Material for the task:

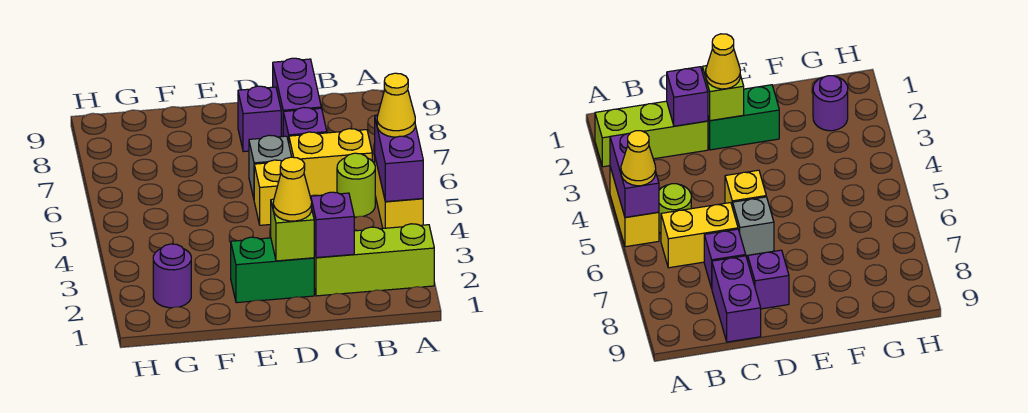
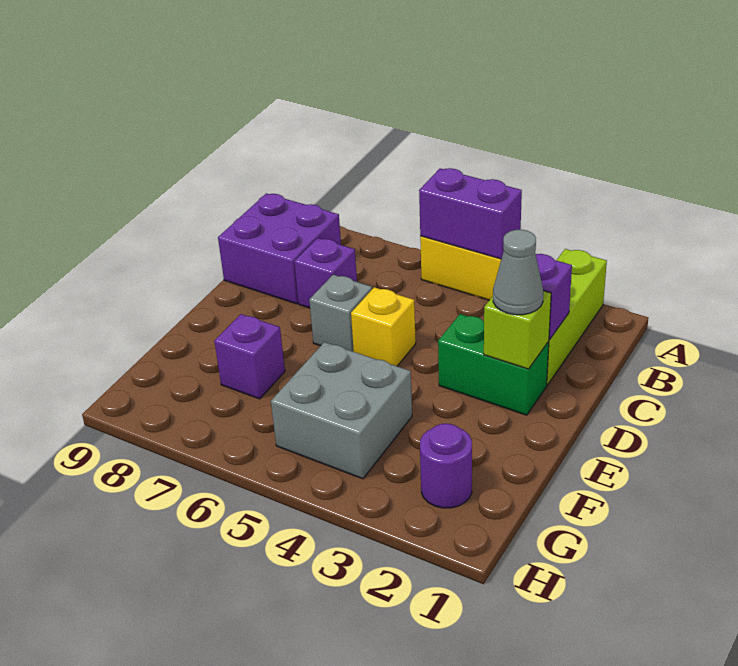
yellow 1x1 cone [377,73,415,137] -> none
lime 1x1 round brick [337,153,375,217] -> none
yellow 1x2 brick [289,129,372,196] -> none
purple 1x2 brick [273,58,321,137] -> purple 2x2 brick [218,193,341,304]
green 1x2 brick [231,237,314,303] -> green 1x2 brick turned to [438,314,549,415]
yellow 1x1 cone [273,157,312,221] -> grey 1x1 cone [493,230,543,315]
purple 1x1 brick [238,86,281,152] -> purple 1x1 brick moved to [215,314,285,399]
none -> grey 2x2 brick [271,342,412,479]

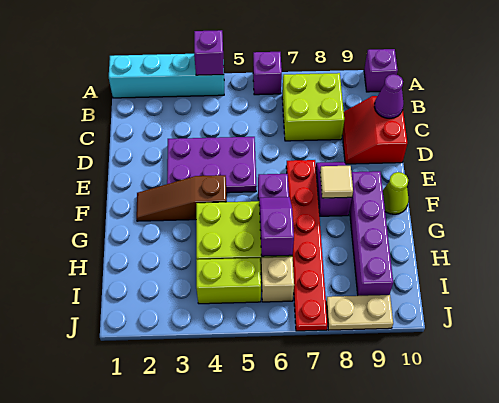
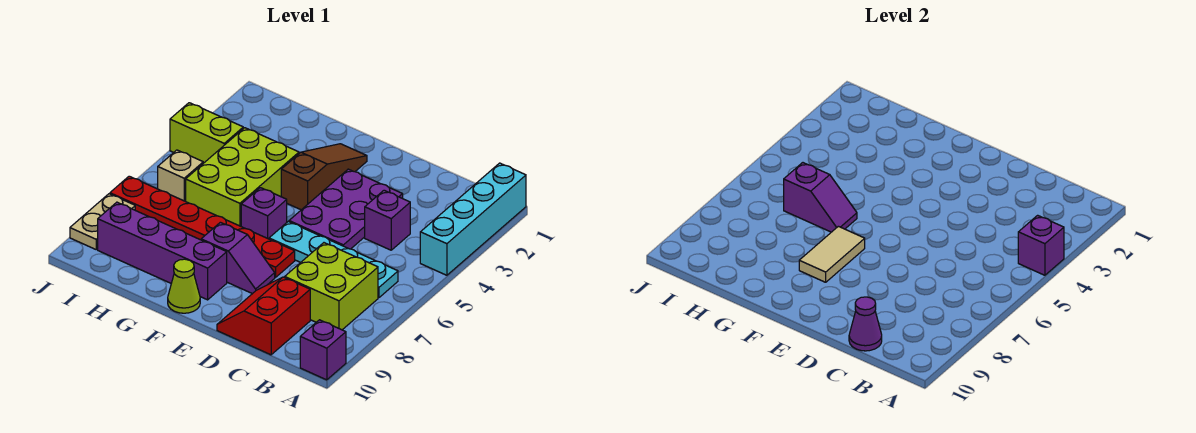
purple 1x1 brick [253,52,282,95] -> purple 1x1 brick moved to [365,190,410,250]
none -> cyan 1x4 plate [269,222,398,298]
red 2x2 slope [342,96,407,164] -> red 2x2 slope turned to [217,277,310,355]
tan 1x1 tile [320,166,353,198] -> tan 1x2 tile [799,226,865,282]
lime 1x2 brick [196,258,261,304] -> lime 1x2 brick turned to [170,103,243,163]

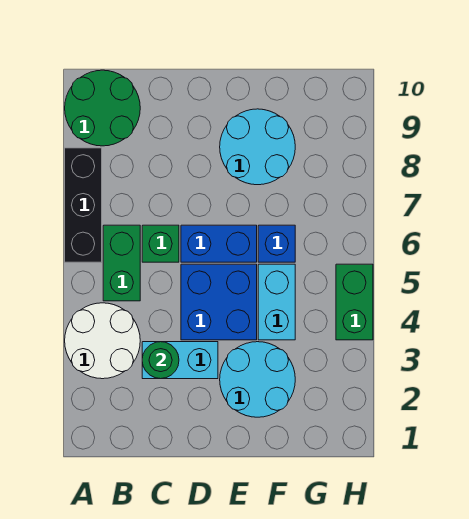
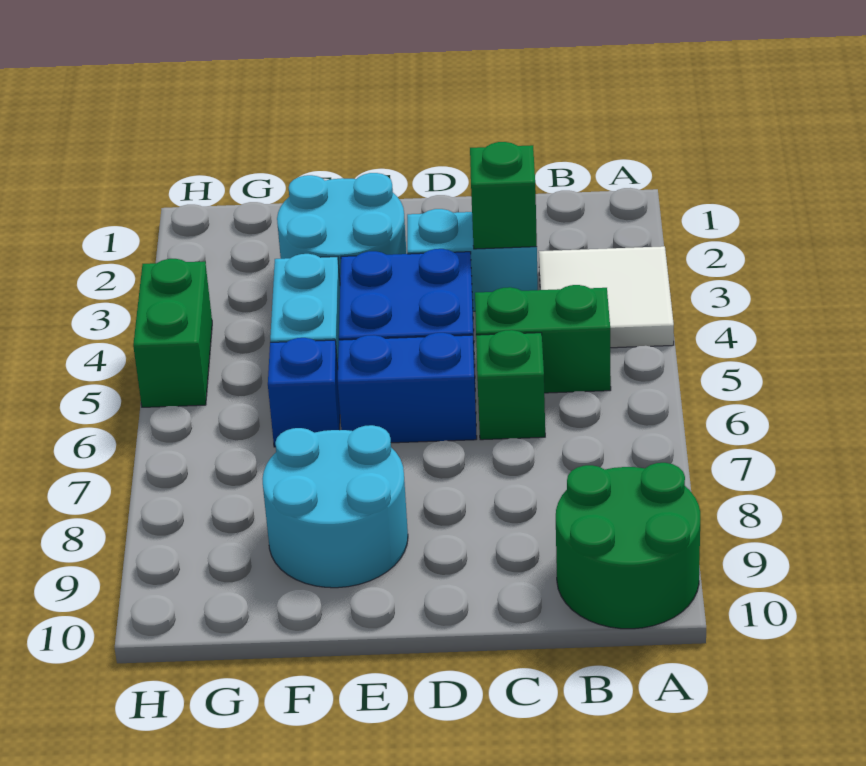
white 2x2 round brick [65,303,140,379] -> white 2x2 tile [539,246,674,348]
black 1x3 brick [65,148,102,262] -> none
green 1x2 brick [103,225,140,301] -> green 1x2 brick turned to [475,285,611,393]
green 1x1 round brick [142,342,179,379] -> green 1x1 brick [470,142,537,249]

==

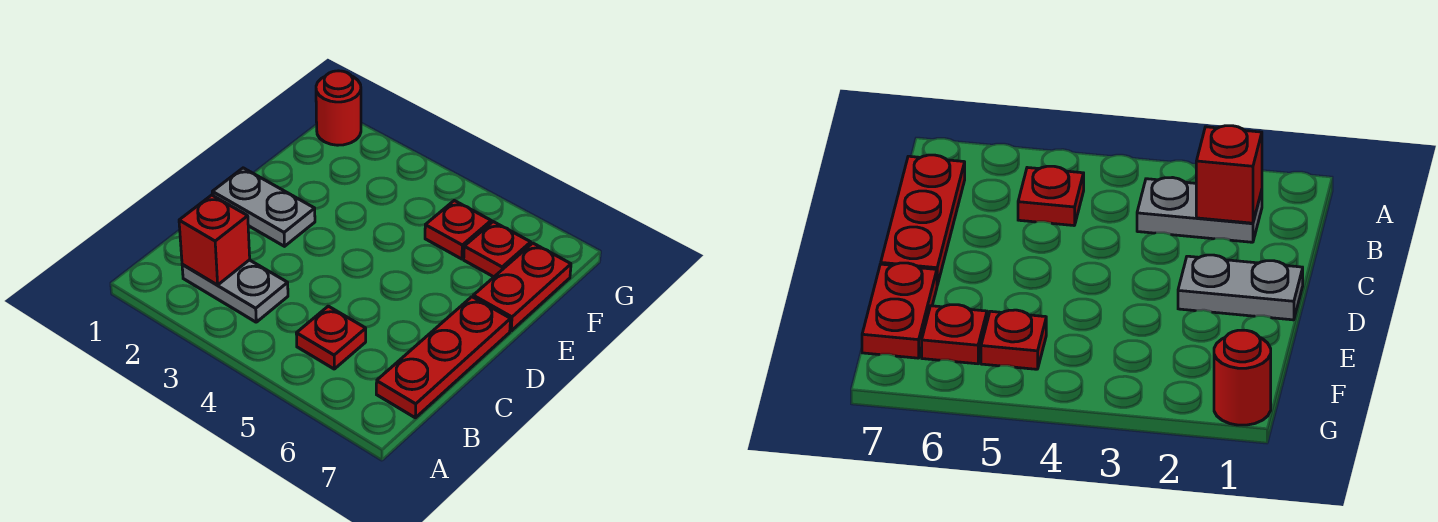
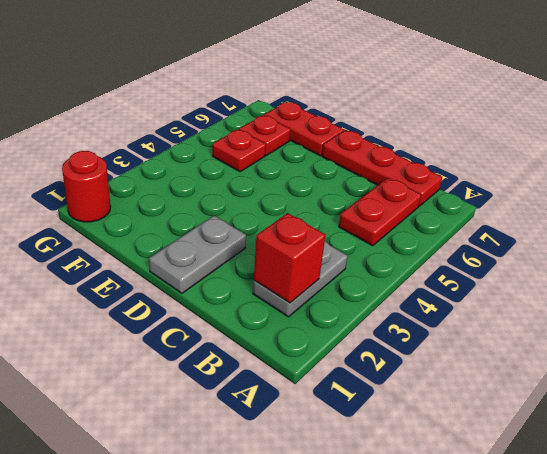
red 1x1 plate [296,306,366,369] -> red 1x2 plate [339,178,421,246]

...

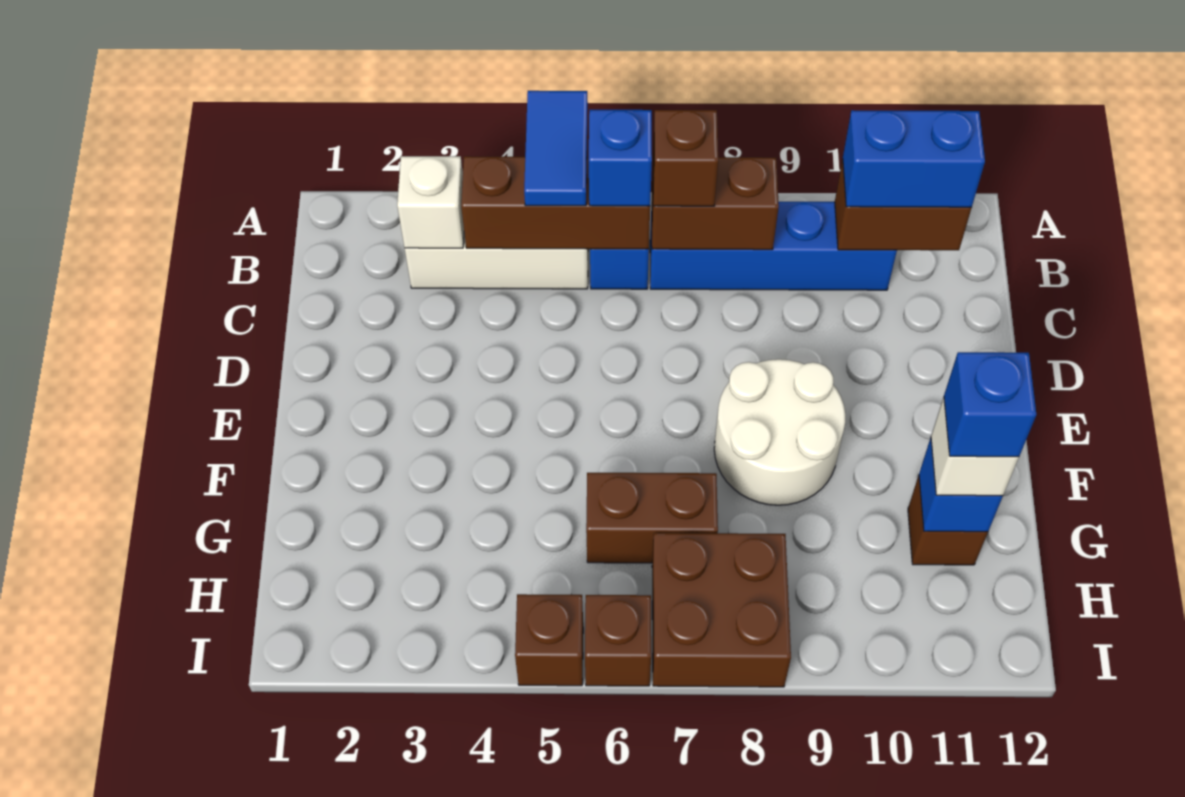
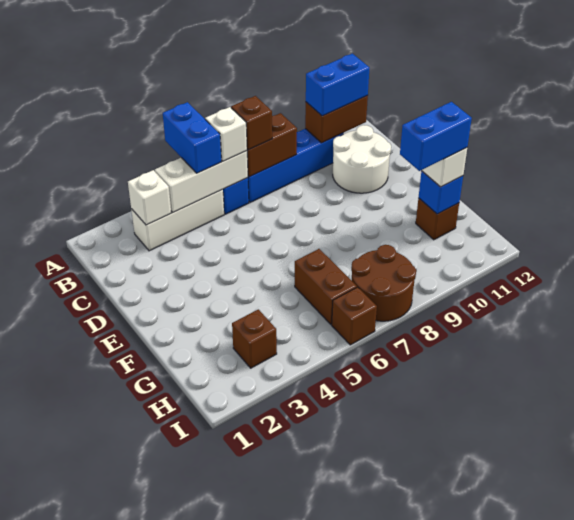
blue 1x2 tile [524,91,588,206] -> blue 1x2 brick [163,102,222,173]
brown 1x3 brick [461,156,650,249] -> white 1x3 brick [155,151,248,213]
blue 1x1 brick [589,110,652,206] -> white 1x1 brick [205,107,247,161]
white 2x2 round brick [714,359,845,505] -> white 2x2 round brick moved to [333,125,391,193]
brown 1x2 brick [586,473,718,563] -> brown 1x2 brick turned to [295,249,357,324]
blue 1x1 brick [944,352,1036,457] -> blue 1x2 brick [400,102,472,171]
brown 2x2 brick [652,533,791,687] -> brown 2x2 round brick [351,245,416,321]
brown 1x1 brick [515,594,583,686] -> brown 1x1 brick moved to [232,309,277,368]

Assignment: Return word for word the lines of the listing above, starting at the line with "none -> cyan 1x4 plate [269,222,398,298]" and ending at the line with "green 1x1 round", both included. Pictures do not belong in the copy.

Written answer:
none -> cyan 1x4 plate [269,222,398,298]
red 2x2 slope [342,96,407,164] -> red 2x2 slope turned to [217,277,310,355]
tan 1x1 tile [320,166,353,198] -> tan 1x2 tile [799,226,865,282]
lime 1x2 brick [196,258,261,304] -> lime 1x2 brick turned to [170,103,243,163]

white 2x2 round brick [65,303,140,379] -> white 2x2 tile [539,246,674,348]
black 1x3 brick [65,148,102,262] -> none
green 1x2 brick [103,225,140,301] -> green 1x2 brick turned to [475,285,611,393]
green 1x1 round brick [142,342,179,379] -> green 1x1 brick [470,142,537,249]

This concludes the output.